With the pictures omitted, transcribe each line below exactly as it is.

Provided data START

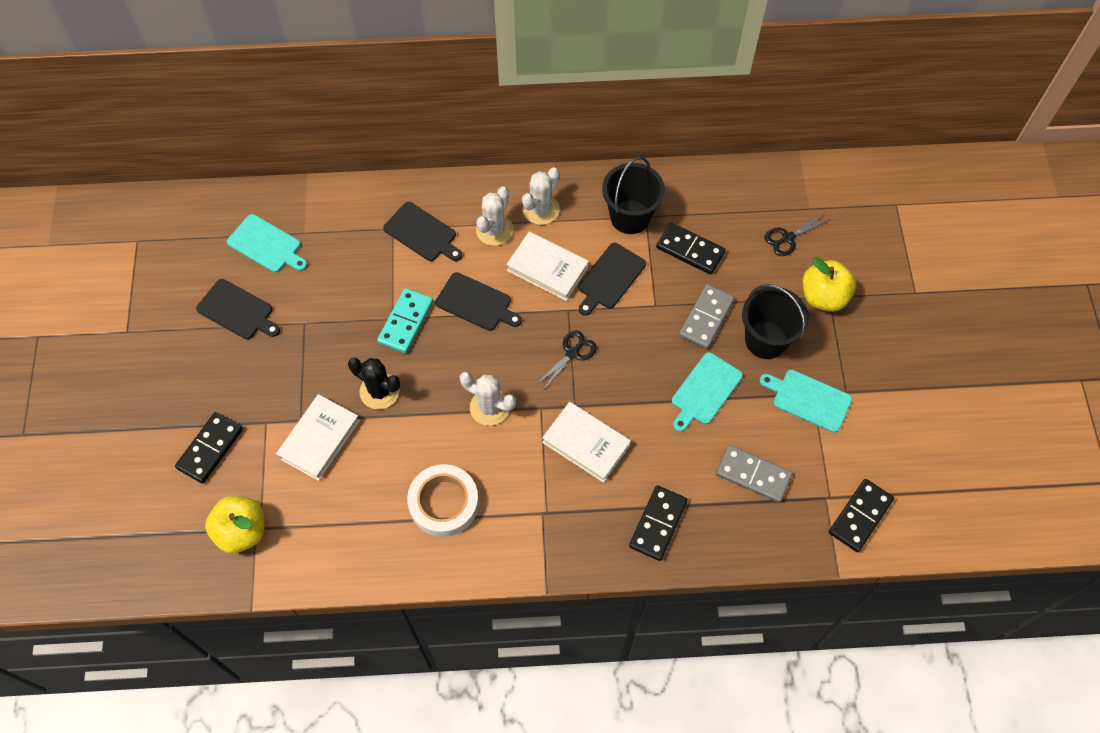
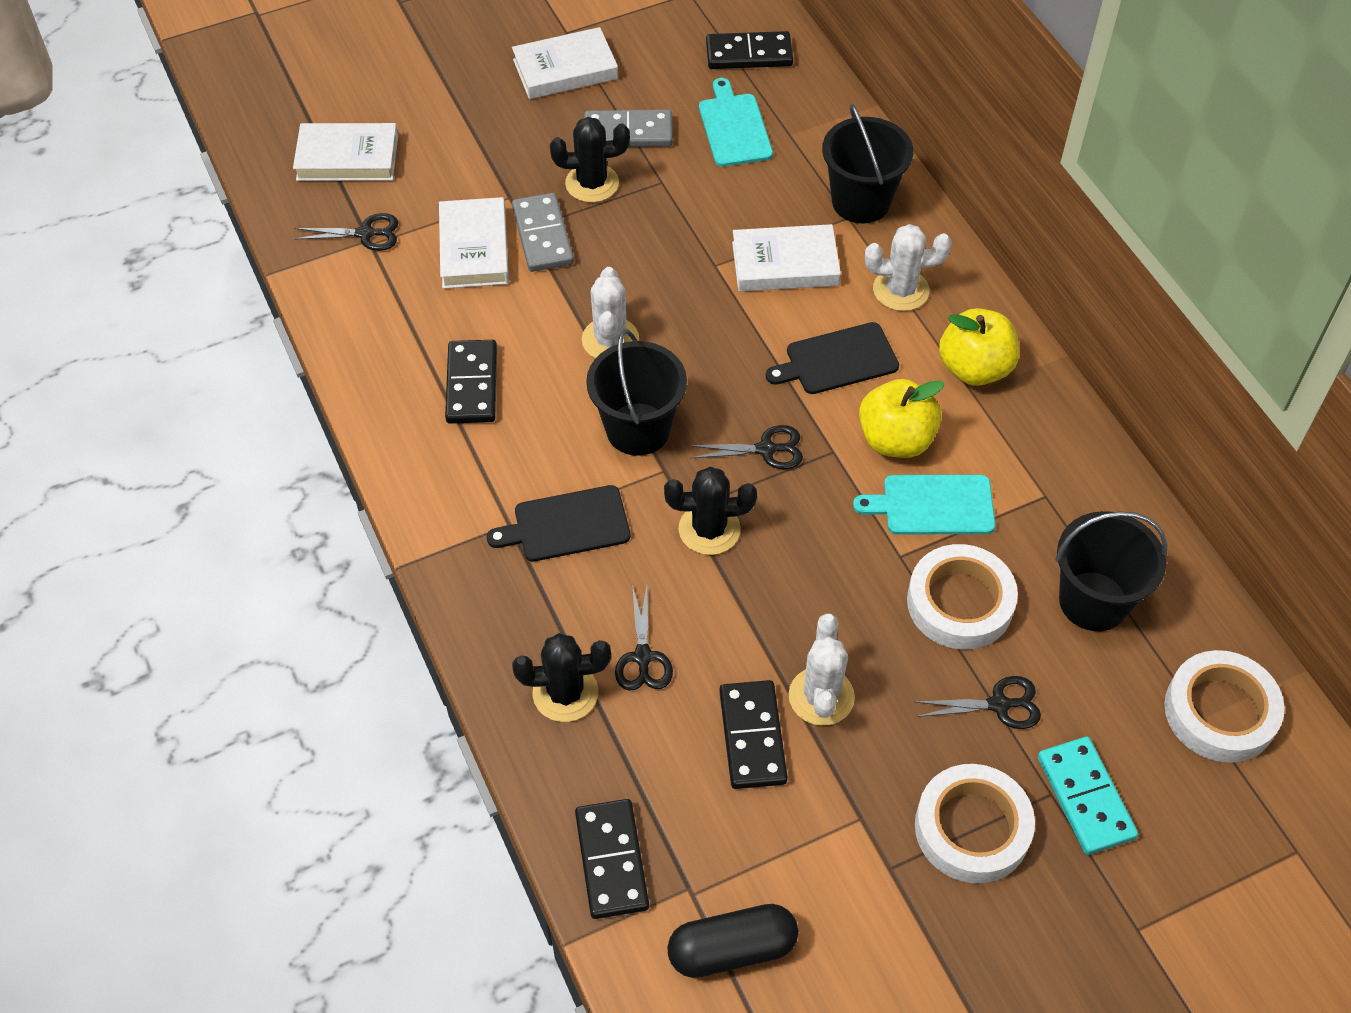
black bucket: 2 -> 3
black cactus: 1 -> 3
black capsule: 0 -> 1
black cutting board: 4 -> 2
black scissors: 2 -> 4
turquoise cutting board: 3 -> 2
white book: 3 -> 4
white tape: 1 -> 3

Provided data END

Completed exercise
black bucket: 2 -> 3
black cactus: 1 -> 3
black capsule: 0 -> 1
black cutting board: 4 -> 2
black scissors: 2 -> 4
turquoise cutting board: 3 -> 2
white book: 3 -> 4
white tape: 1 -> 3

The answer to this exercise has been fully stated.